Your task is to repeat the entries word for word while leaving out the pictures.

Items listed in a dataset
******

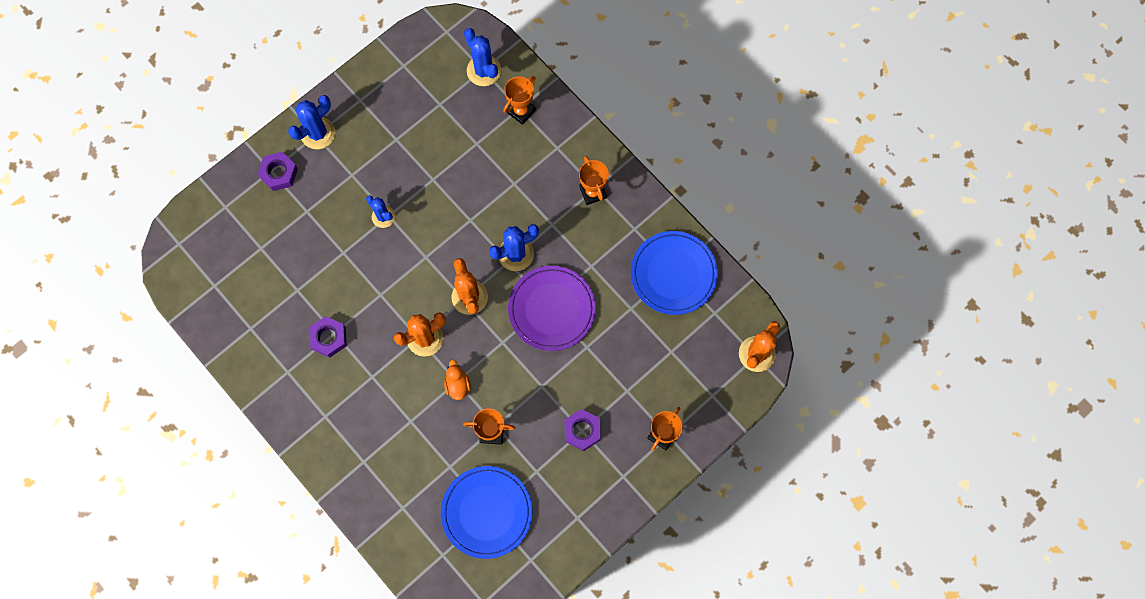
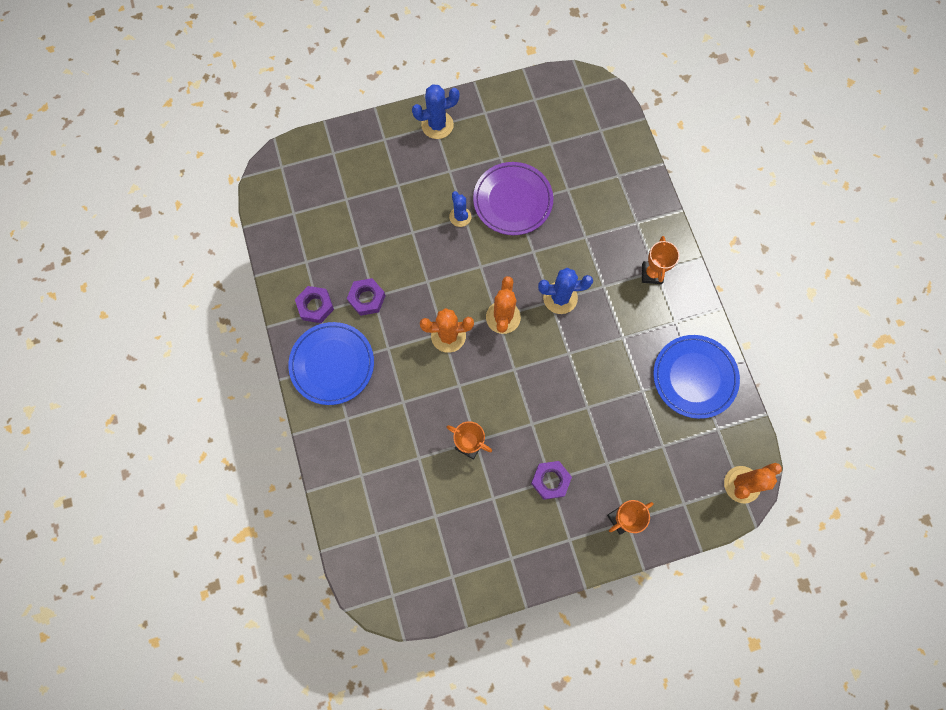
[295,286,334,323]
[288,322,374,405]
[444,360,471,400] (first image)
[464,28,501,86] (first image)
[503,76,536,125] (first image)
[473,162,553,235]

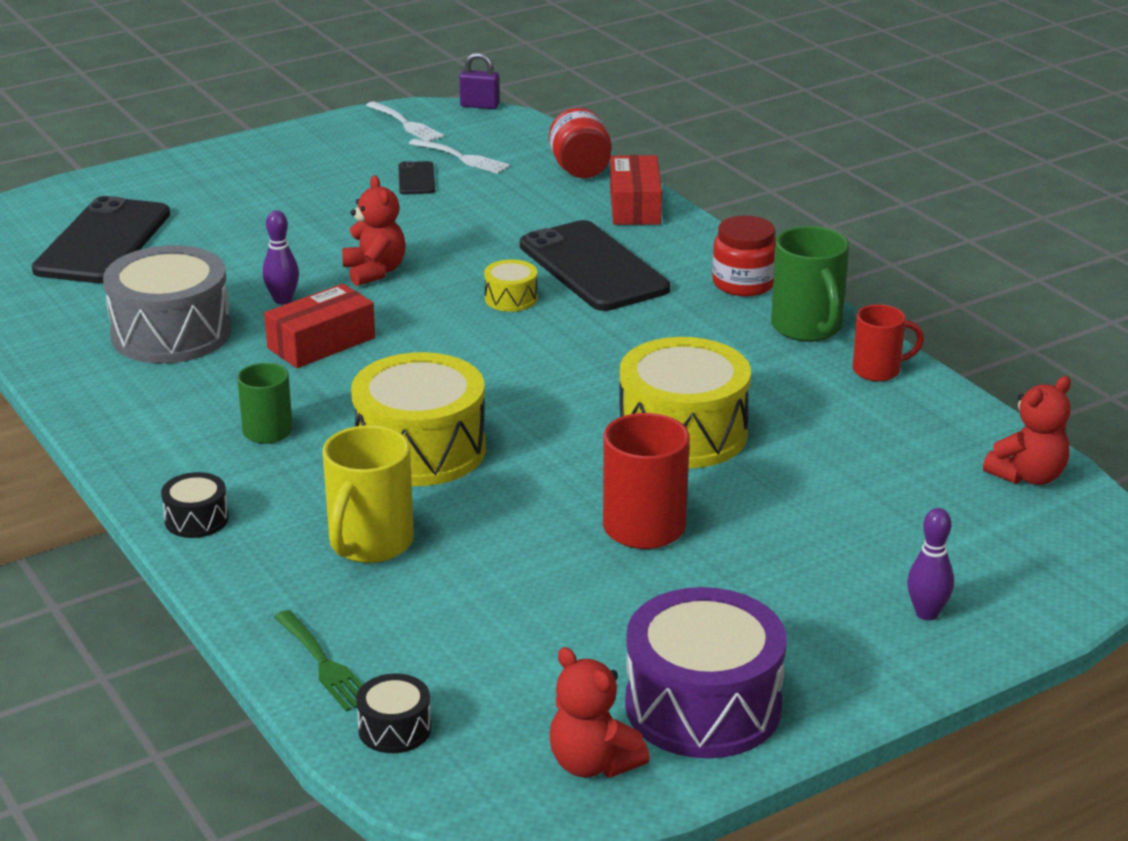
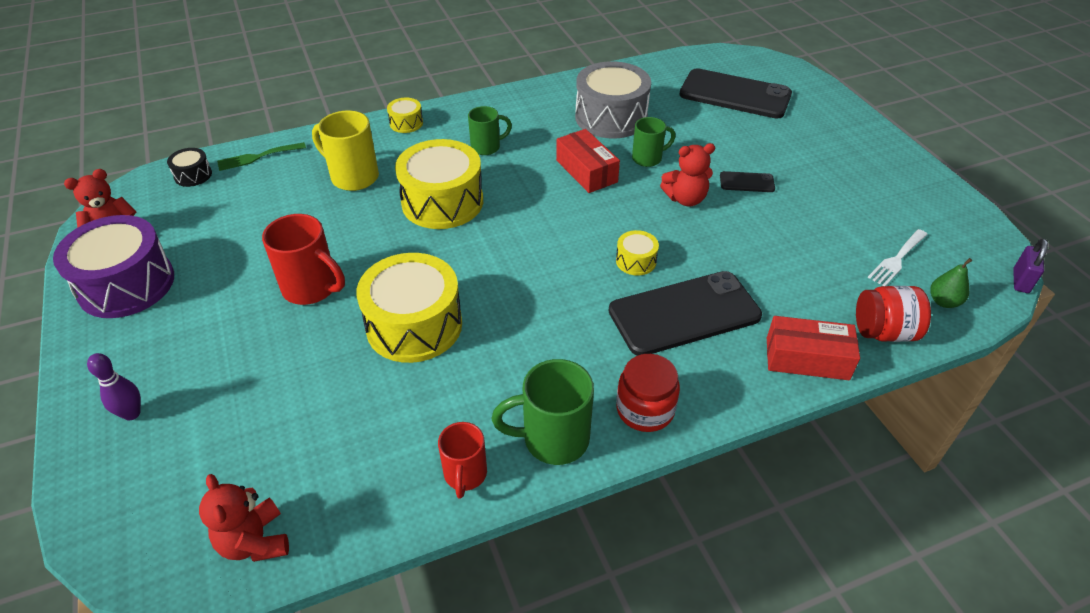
[387,98,423,133]
[632,117,675,167]
[366,102,445,142] (first image)
[720,171,775,192]
[930,258,972,308]

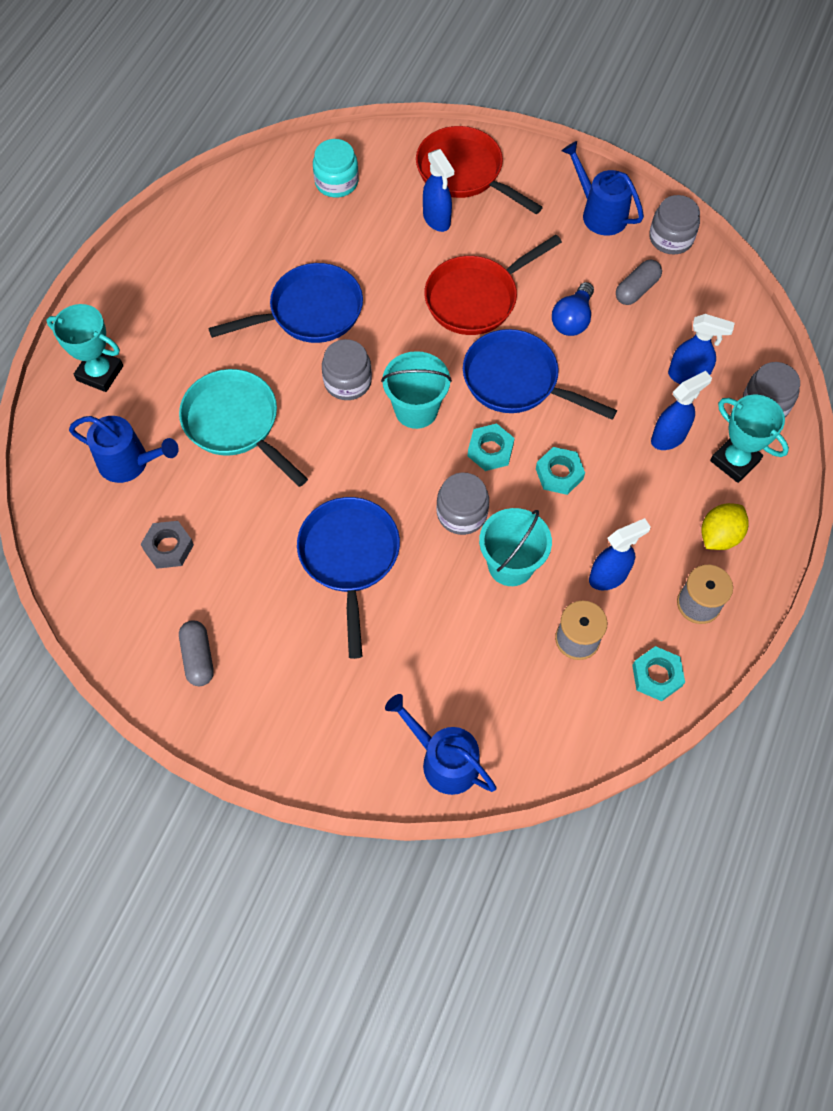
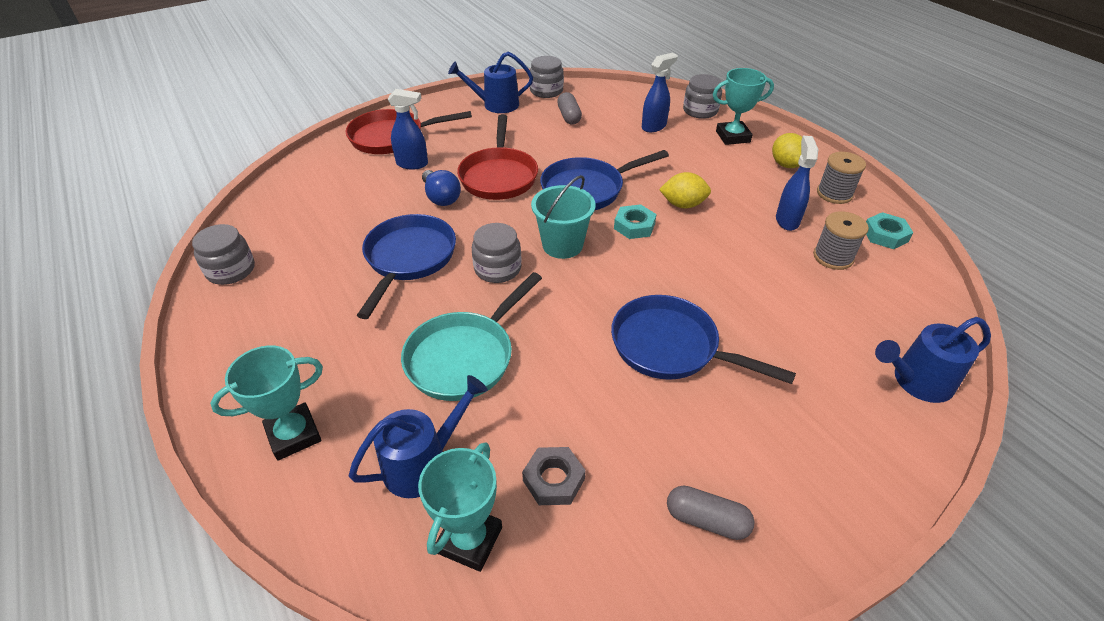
[401,272,542,401]
[313,139,359,198] (first image)
[192,224,255,285]
[479,508,552,586] (first image)
[659,172,711,209]
[422,170,461,206]
[651,371,712,450] (first image)
[418,442,502,572]

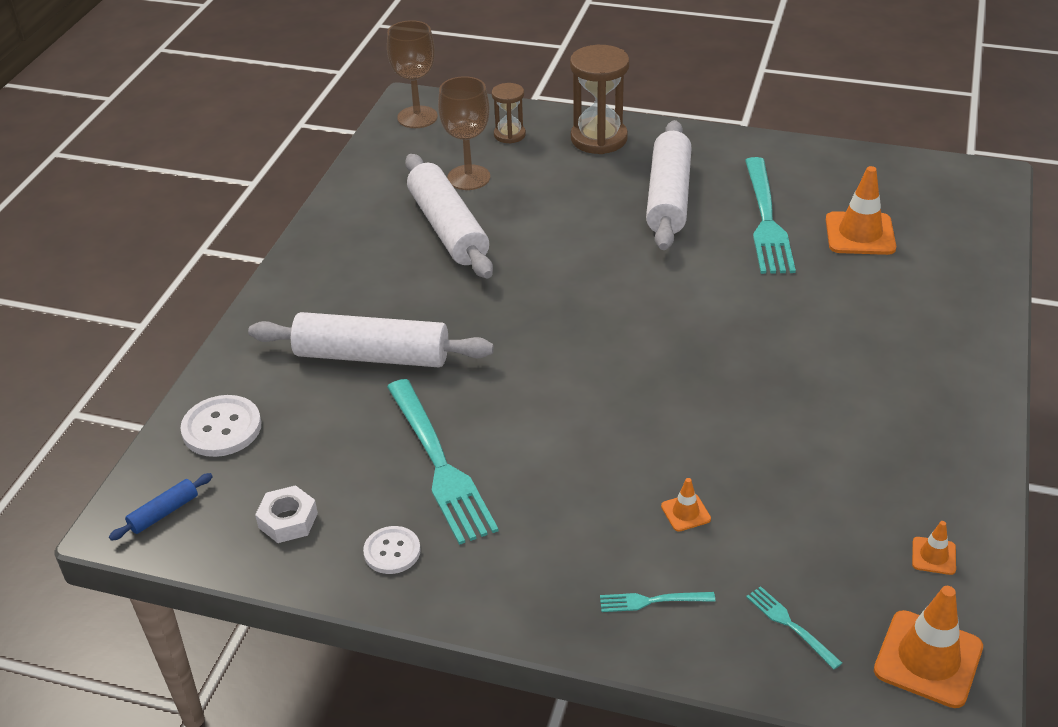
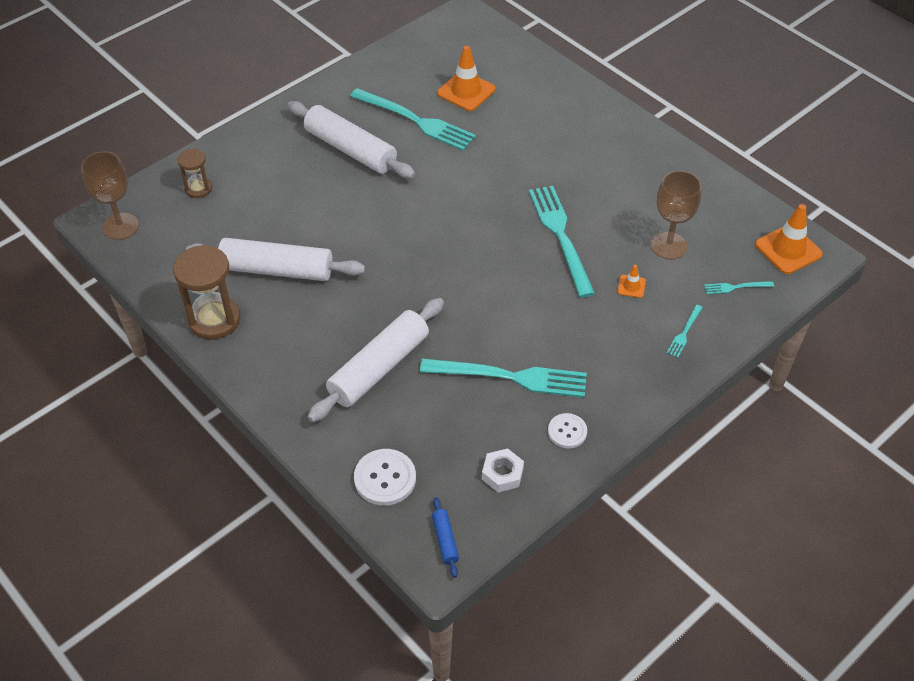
[651,170,702,259]
[173,245,240,340]
[912,521,956,575] (first image)
[529,186,595,298]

******

#### [Exercise response]
[295,286,334,323]
[288,322,374,405]
[444,360,471,400] (first image)
[464,28,501,86] (first image)
[503,76,536,125] (first image)
[473,162,553,235]

[387,98,423,133]
[632,117,675,167]
[366,102,445,142] (first image)
[720,171,775,192]
[930,258,972,308]

[401,272,542,401]
[313,139,359,198] (first image)
[192,224,255,285]
[479,508,552,586] (first image)
[659,172,711,209]
[422,170,461,206]
[651,371,712,450] (first image)
[418,442,502,572]

[651,170,702,259]
[173,245,240,340]
[912,521,956,575] (first image)
[529,186,595,298]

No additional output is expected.